[Exercise input]
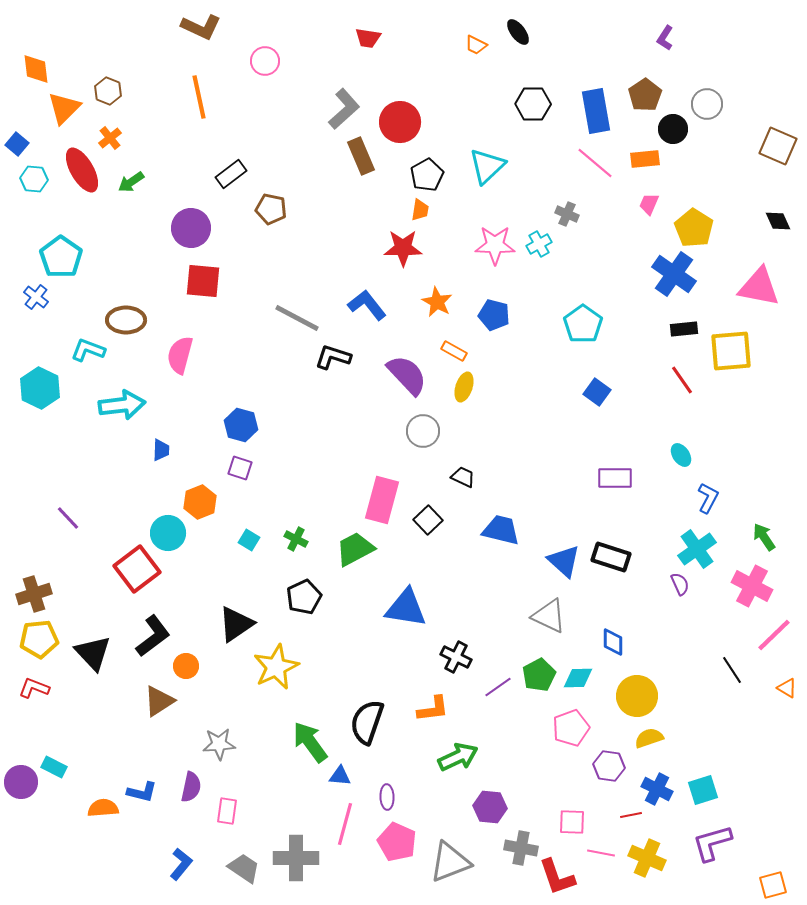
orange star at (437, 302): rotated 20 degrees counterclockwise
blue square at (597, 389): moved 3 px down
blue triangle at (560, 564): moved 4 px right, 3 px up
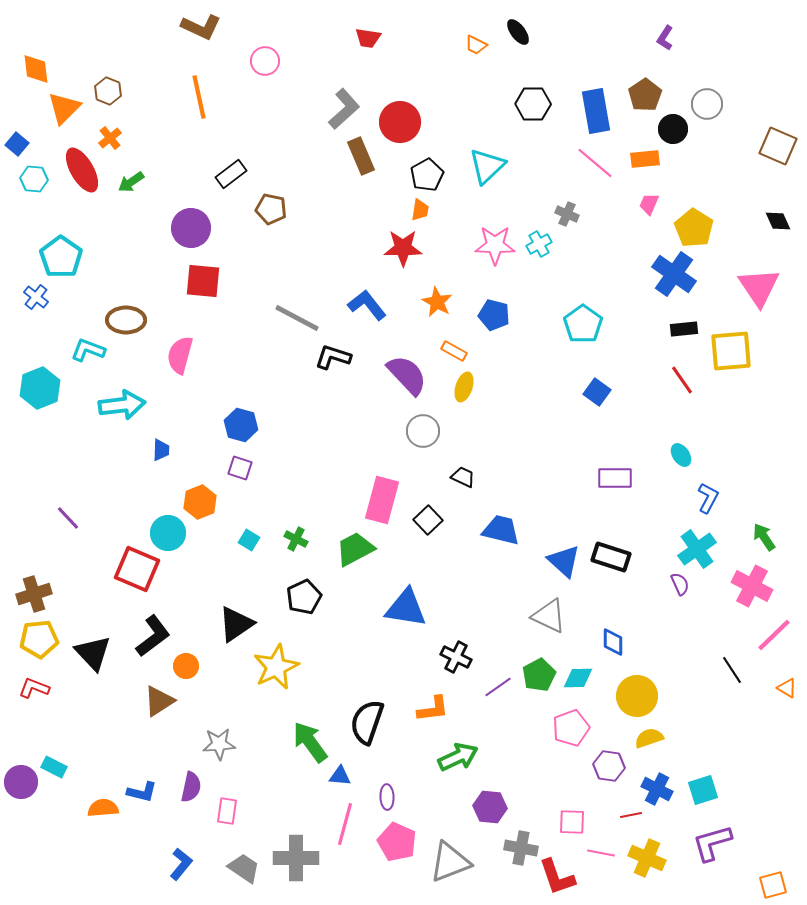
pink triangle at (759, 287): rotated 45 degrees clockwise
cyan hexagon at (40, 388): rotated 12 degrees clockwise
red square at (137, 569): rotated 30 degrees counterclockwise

---

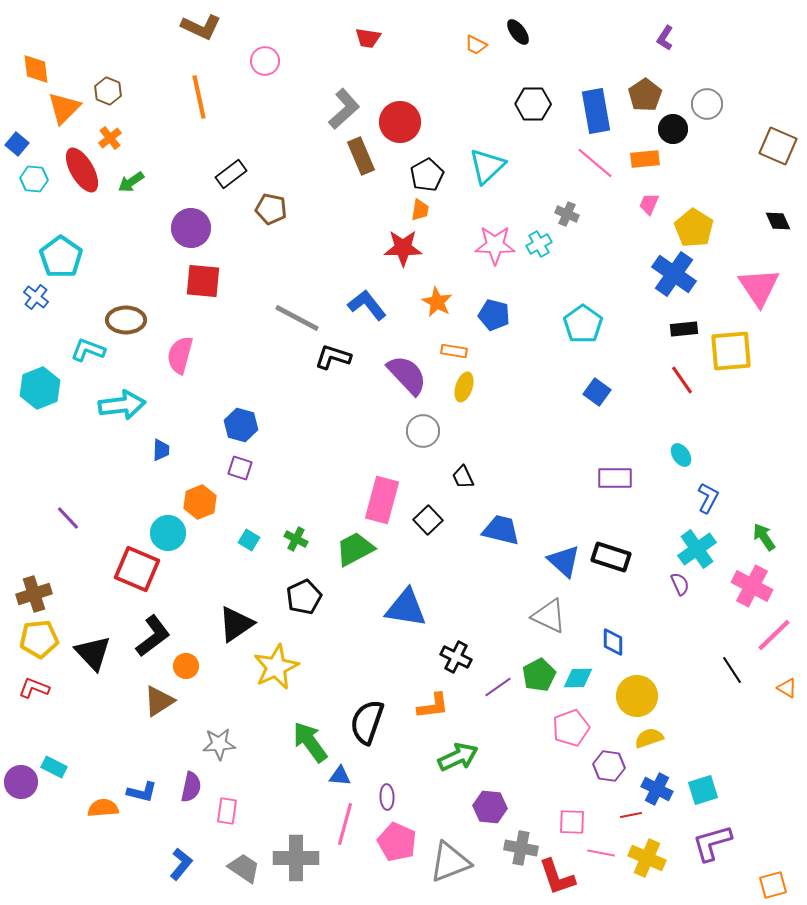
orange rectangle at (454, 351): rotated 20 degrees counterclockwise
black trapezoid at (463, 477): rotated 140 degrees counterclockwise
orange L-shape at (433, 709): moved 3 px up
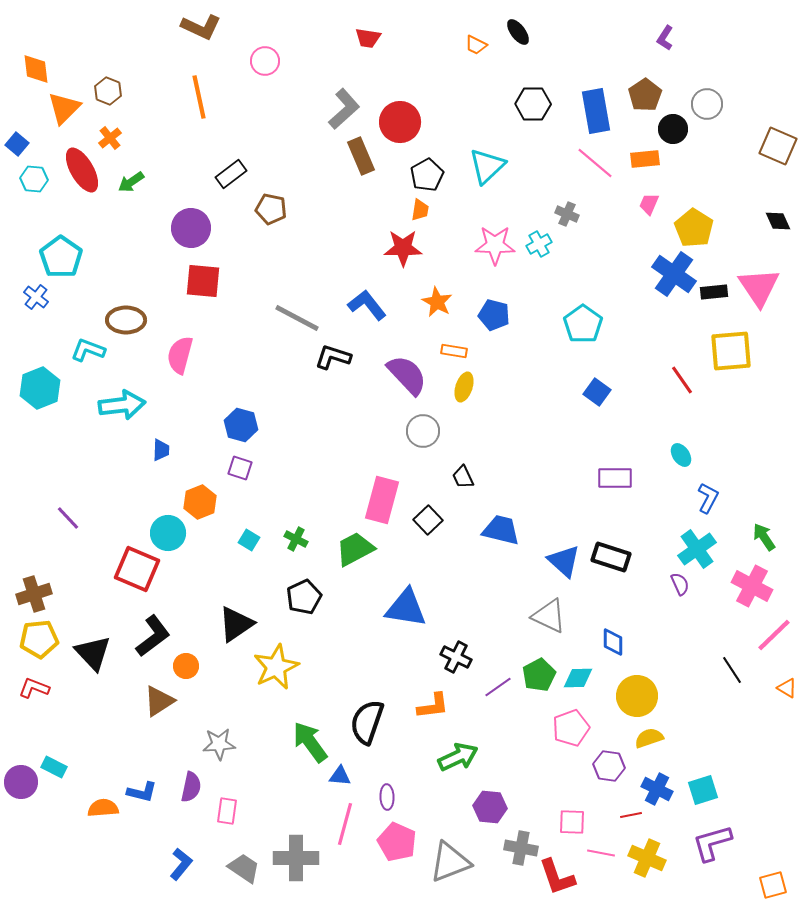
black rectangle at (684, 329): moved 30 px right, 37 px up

[The problem] Convert the data from the line containing "pink triangle at" through the line containing "red square at" into a Markdown table with the columns Row and Line. Number each row and leave out any blank lines.

[Answer to this task]
| Row | Line |
|---|---|
| 1 | pink triangle at (759, 287): rotated 45 degrees clockwise |
| 2 | cyan hexagon at (40, 388): rotated 12 degrees clockwise |
| 3 | red square at (137, 569): rotated 30 degrees counterclockwise |